**Exercise aim**
Copy out nothing but the lines from the one holding "brown dice: 0 -> 4" through the end of the entries below, exactly as written and without the pictures.

**Data section**

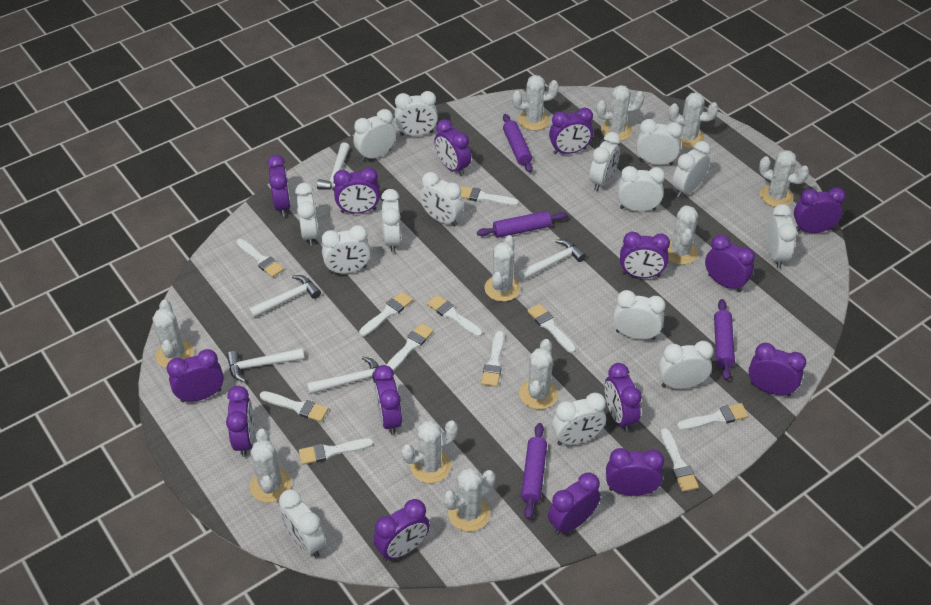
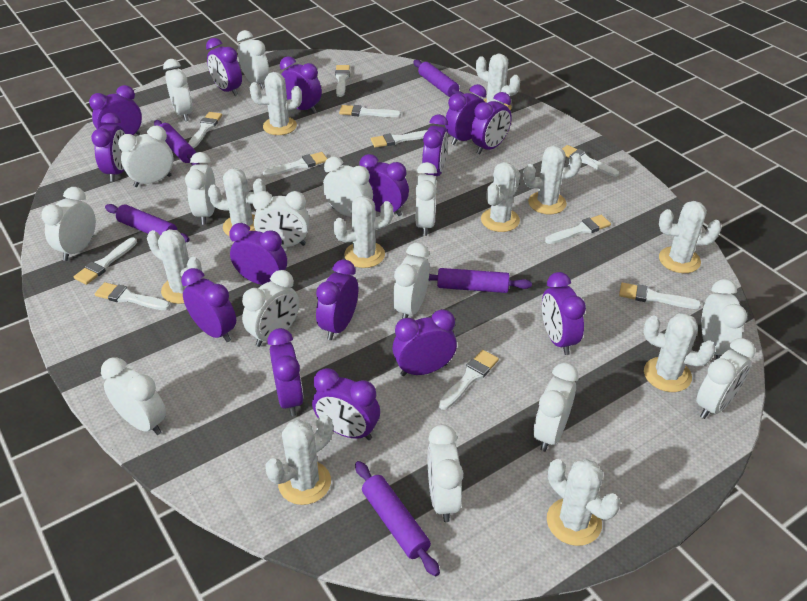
purple rolling pin: 4 -> 5
white hammer: 5 -> 0

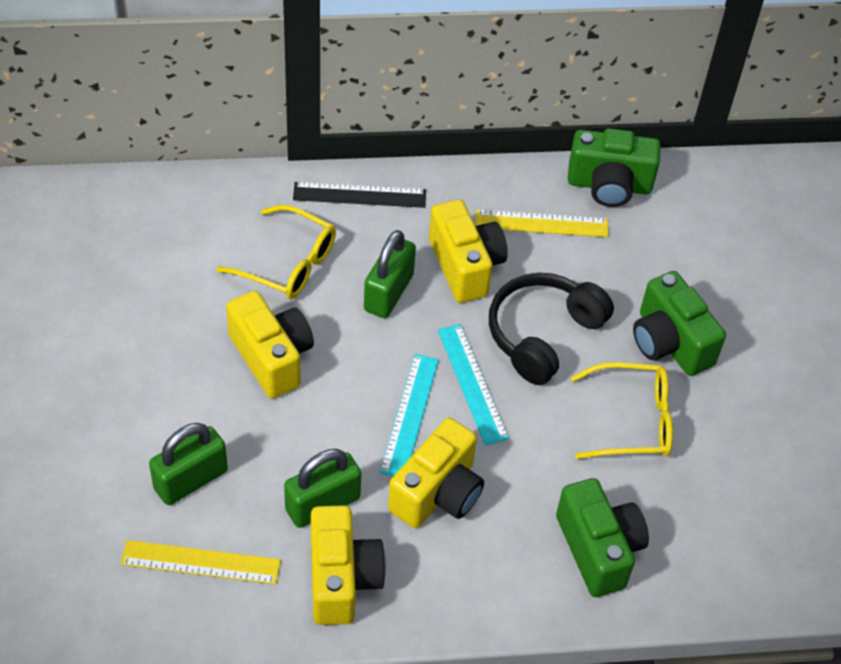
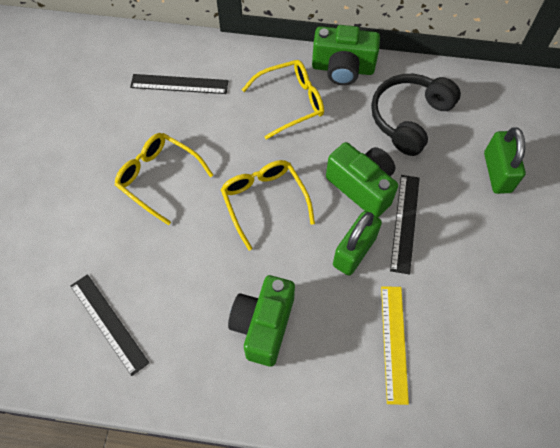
black ruler: 1 -> 3
green padlock: 3 -> 2
turquoise ruler: 2 -> 0
yellow camera: 4 -> 0
yellow glasses: 2 -> 3
yellow ruler: 2 -> 1

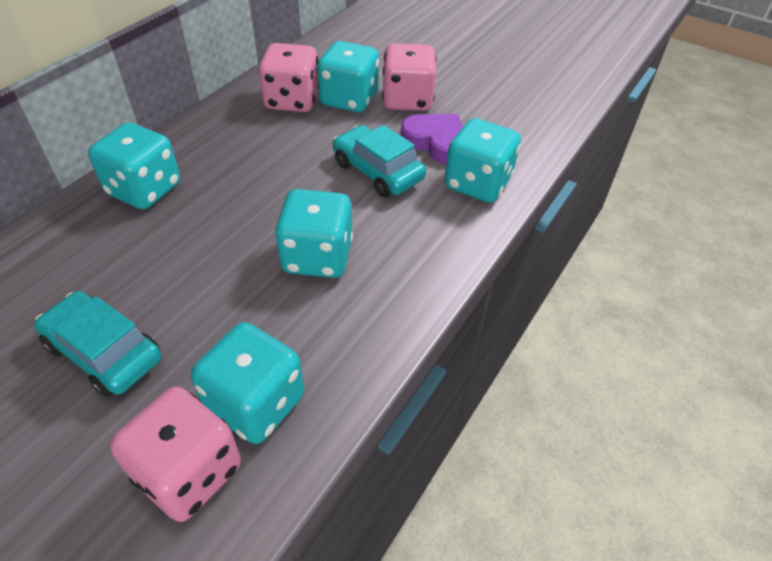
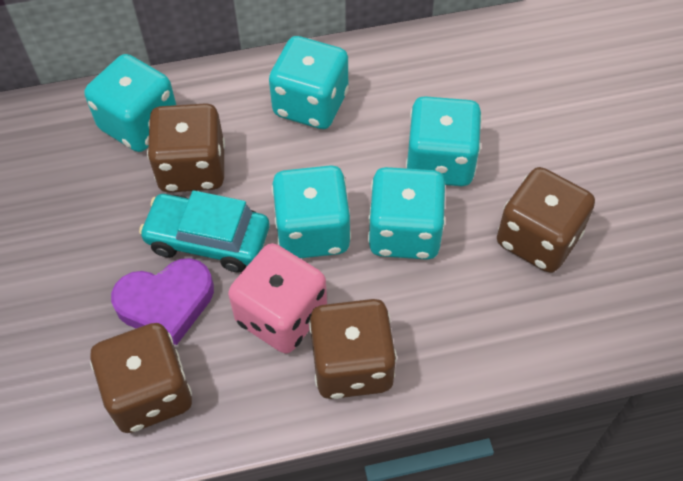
brown dice: 0 -> 4
pink dice: 3 -> 1
turquoise car: 2 -> 1

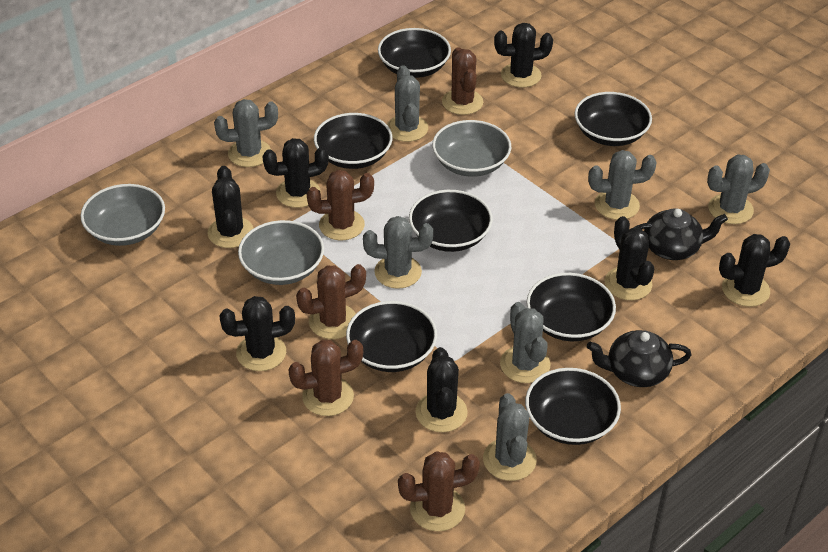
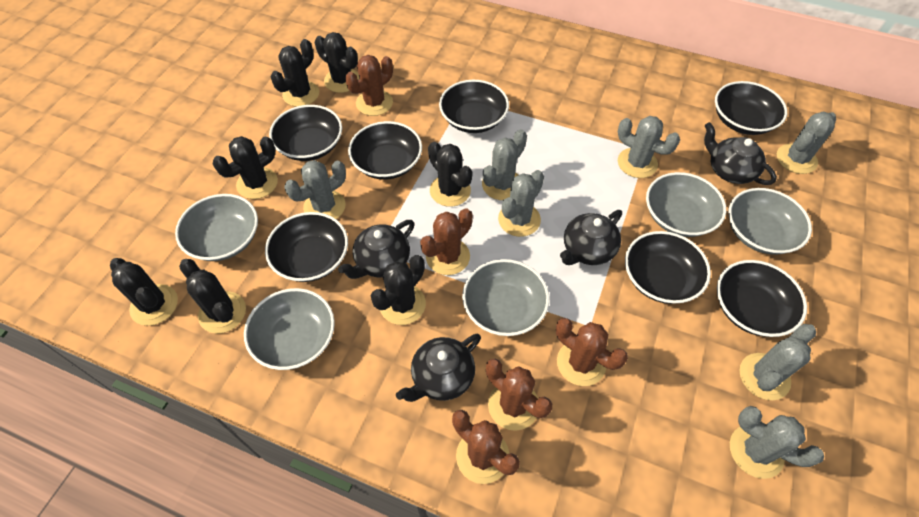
black teapot: 2 -> 4
grey bowl: 3 -> 5

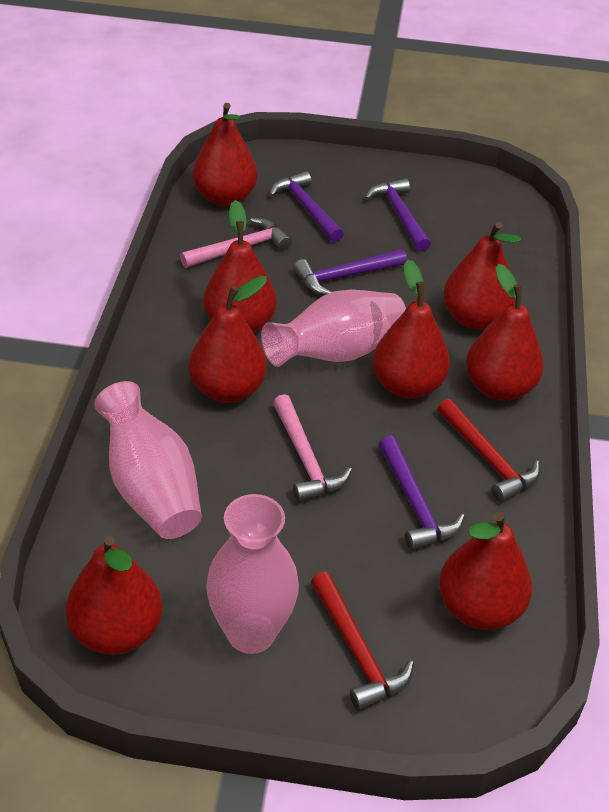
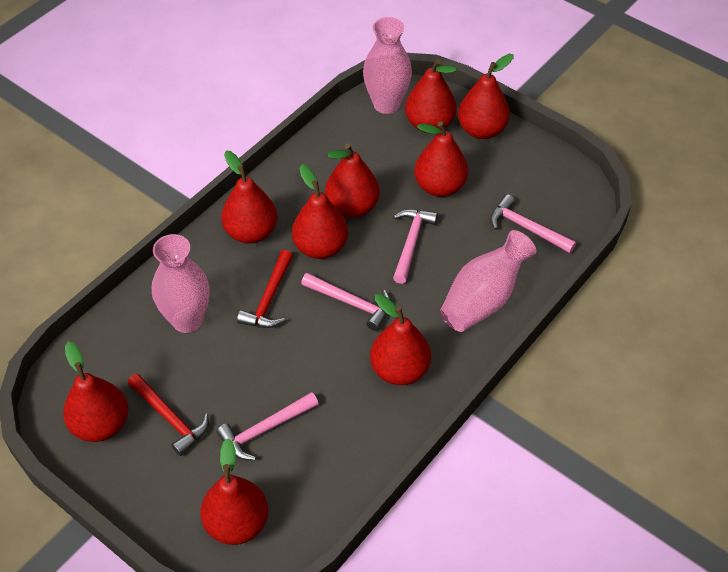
pink hammer: 2 -> 4
purple hammer: 4 -> 0
red pear: 8 -> 9

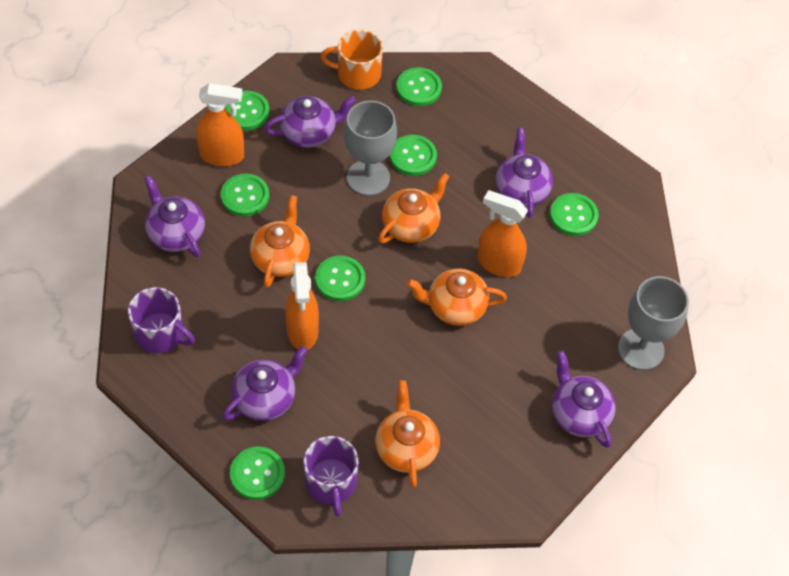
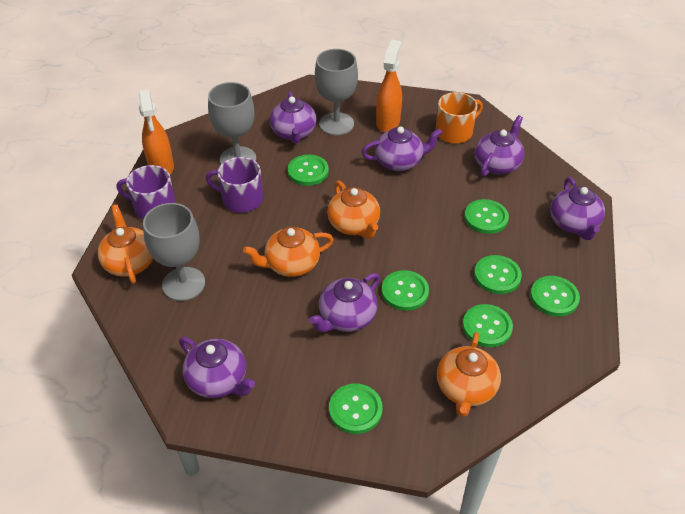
grey goblet: 2 -> 3
orange spray bottle: 3 -> 2
purple teapot: 5 -> 6

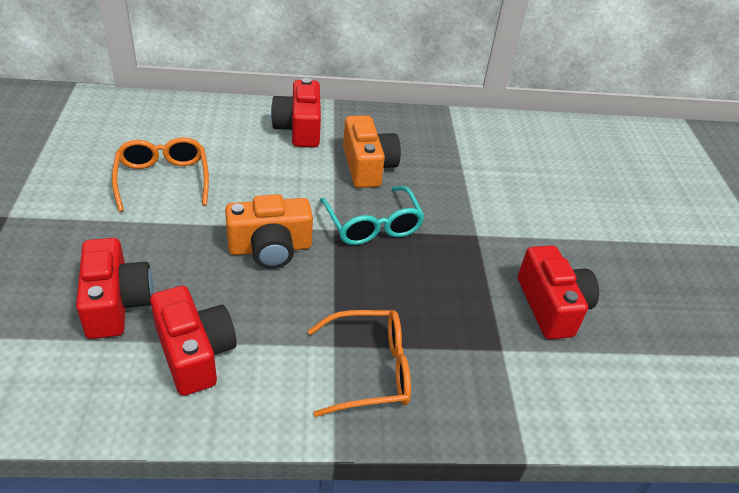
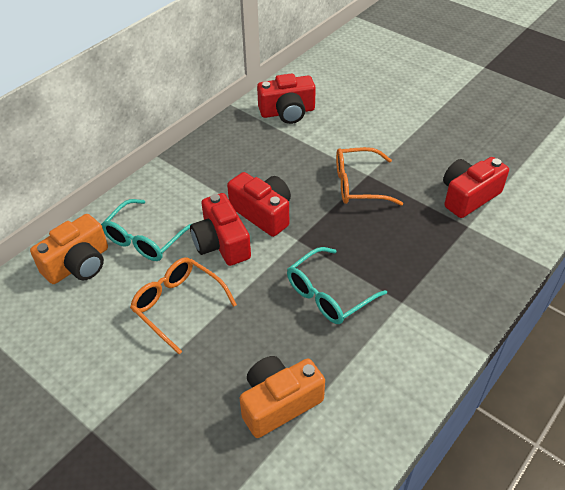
turquoise glasses: 1 -> 2

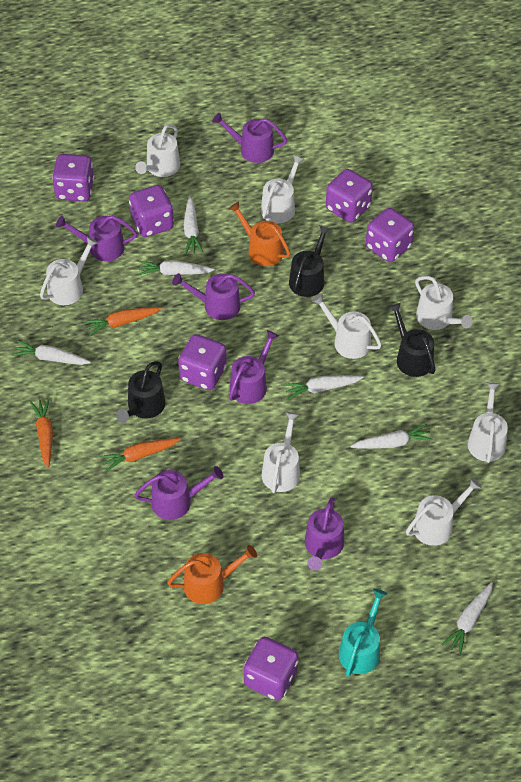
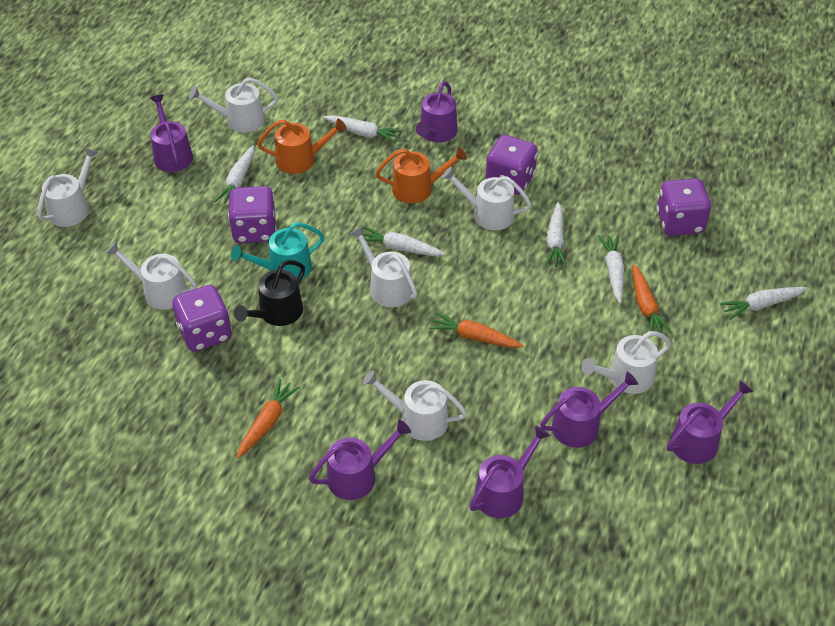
black watering can: 3 -> 1
purple dice: 6 -> 4
white watering can: 8 -> 7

**Task answer**
brown dice: 0 -> 4
pink dice: 3 -> 1
turquoise car: 2 -> 1

black teapot: 2 -> 4
grey bowl: 3 -> 5

pink hammer: 2 -> 4
purple hammer: 4 -> 0
red pear: 8 -> 9

grey goblet: 2 -> 3
orange spray bottle: 3 -> 2
purple teapot: 5 -> 6

turquoise glasses: 1 -> 2

black watering can: 3 -> 1
purple dice: 6 -> 4
white watering can: 8 -> 7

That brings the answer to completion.